[Opening GIVEN DATA section]

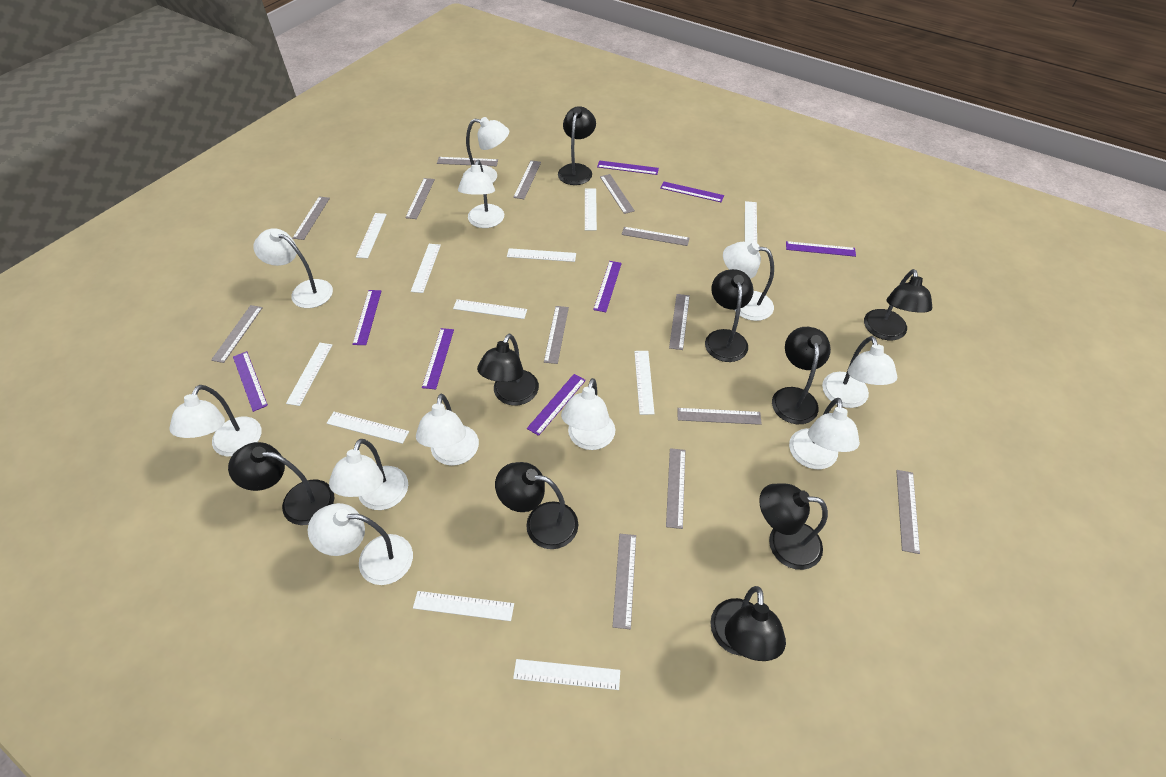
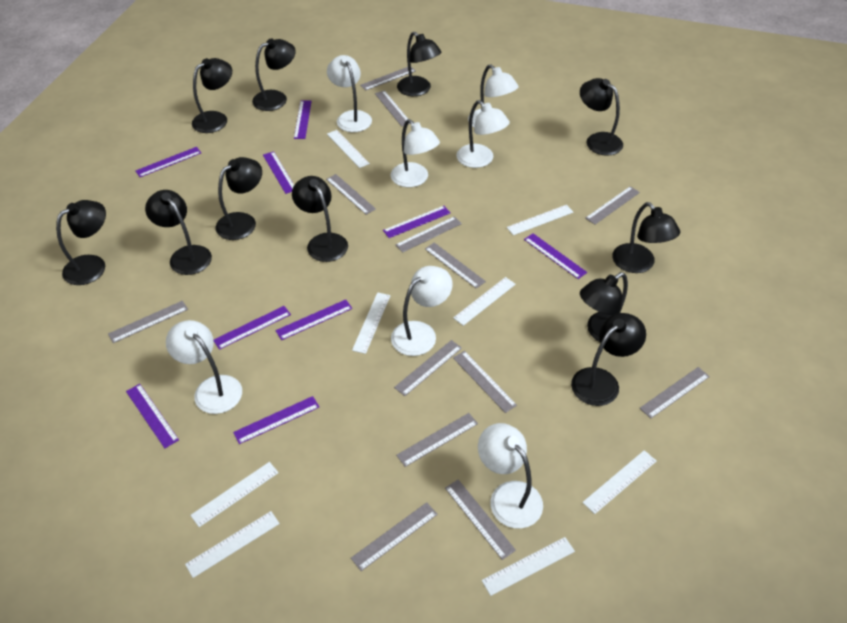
black lamp: 9 -> 11
purple ruler: 8 -> 9
white lamp: 11 -> 7
white ruler: 11 -> 8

[Closing GIVEN DATA section]

● DIRECTIONS
Could you reproduce the listing above word for word while leaving out its pictures?

● YOUR RESPONSE
black lamp: 9 -> 11
purple ruler: 8 -> 9
white lamp: 11 -> 7
white ruler: 11 -> 8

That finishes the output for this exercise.